## PROMPT
No pictures should appear in the copy; otherwise retype the entries exactly.

Before-and-after object lists:
□ □ □ □ □ □ □

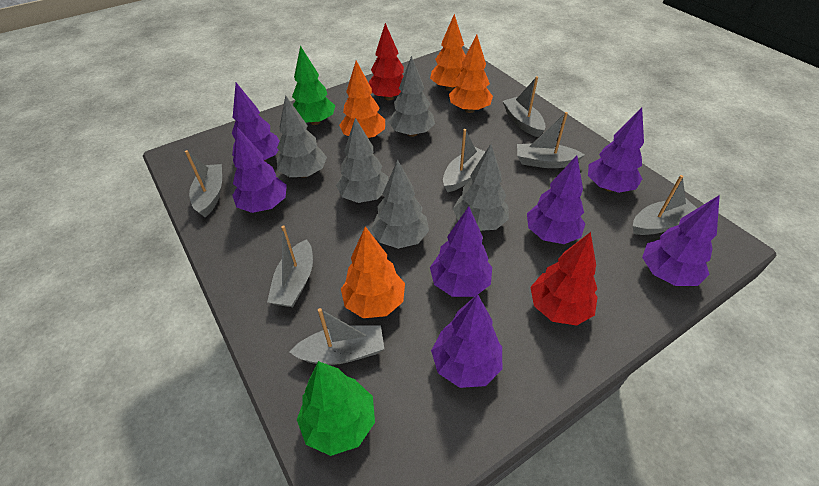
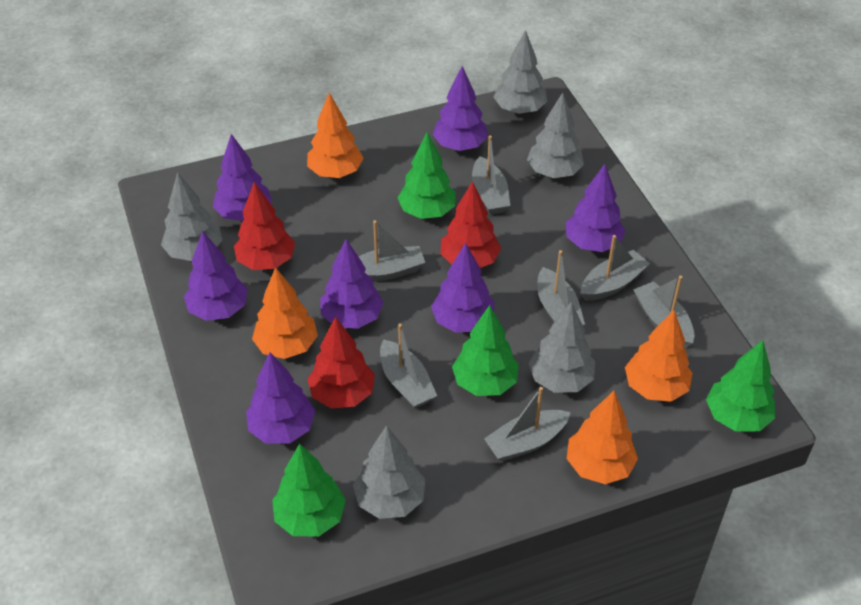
green tree: 2 -> 4
red tree: 2 -> 3

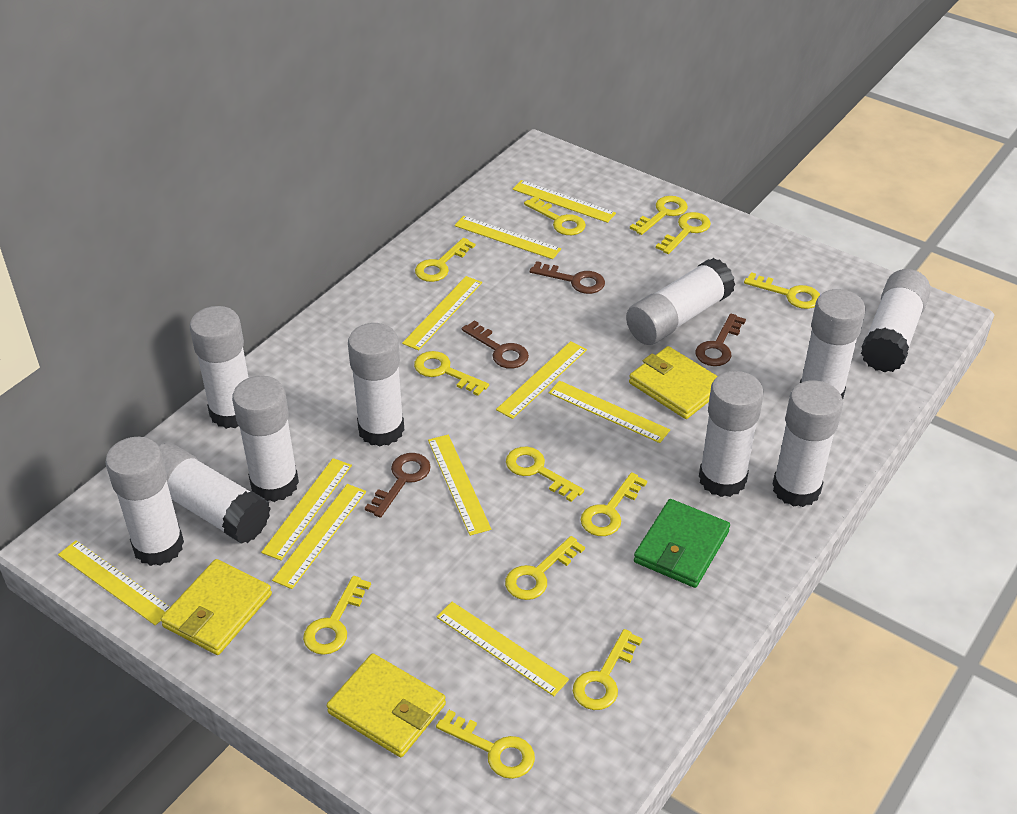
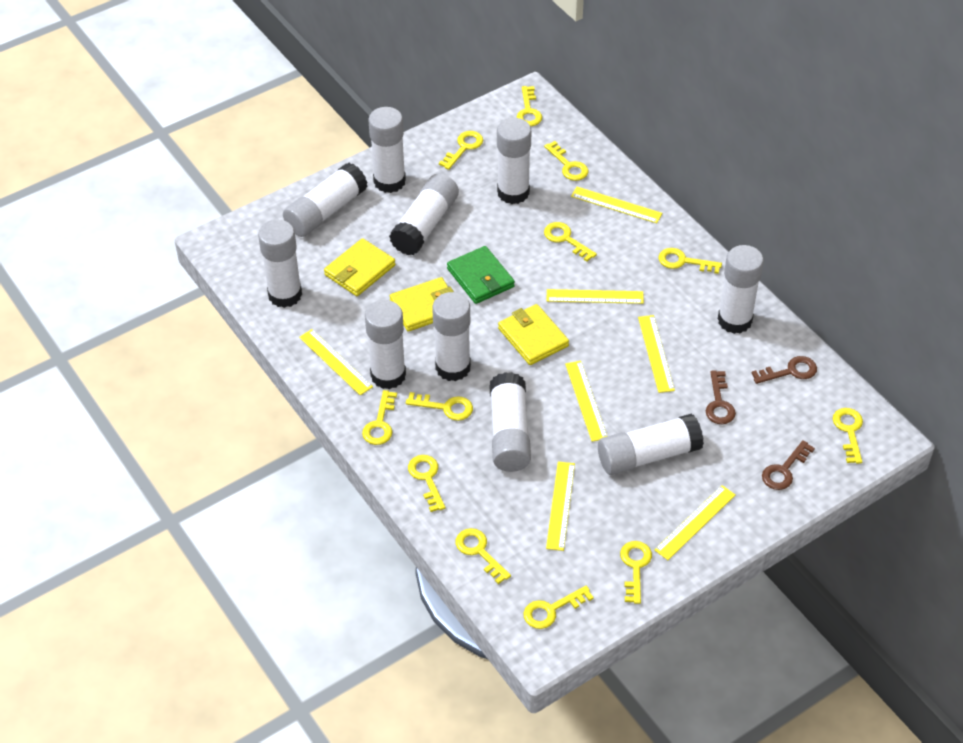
brown key: 4 -> 3
yellow ruler: 10 -> 7

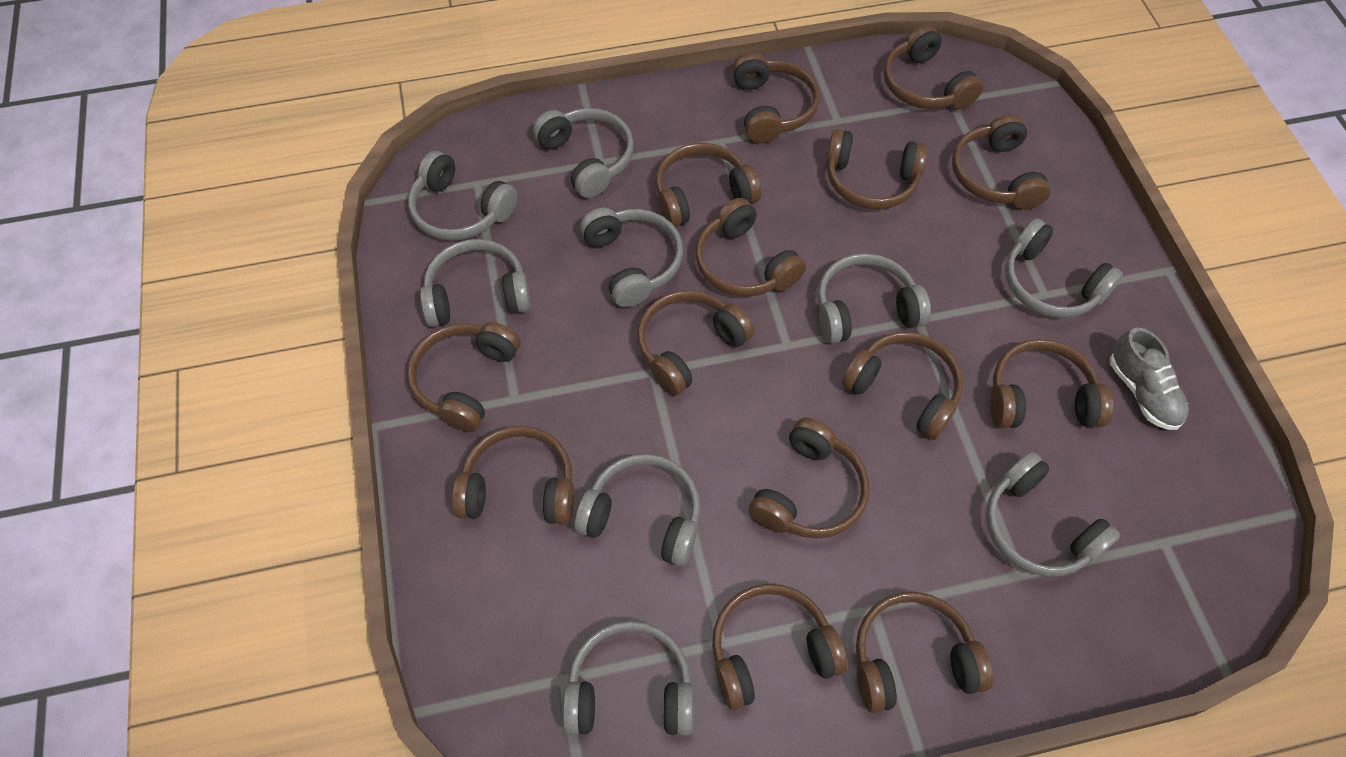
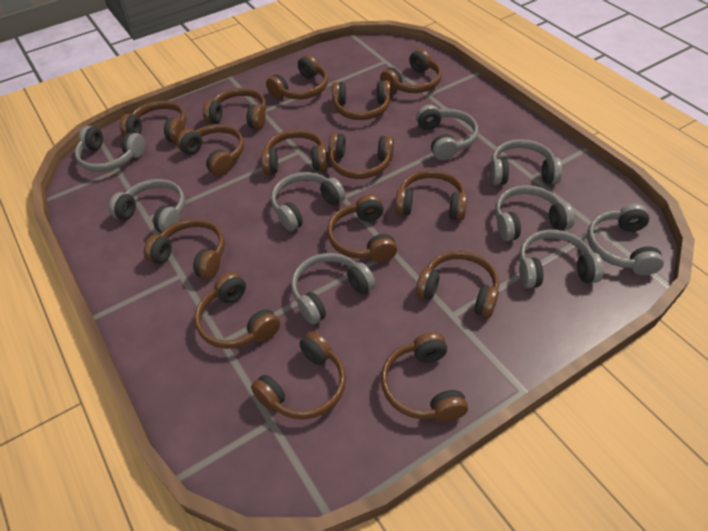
brown headphones: 14 -> 15
grey shoe: 1 -> 0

□ □ □ □ □ □ □

## PROBLEM SOLUTION
green tree: 2 -> 4
red tree: 2 -> 3

brown key: 4 -> 3
yellow ruler: 10 -> 7

brown headphones: 14 -> 15
grey shoe: 1 -> 0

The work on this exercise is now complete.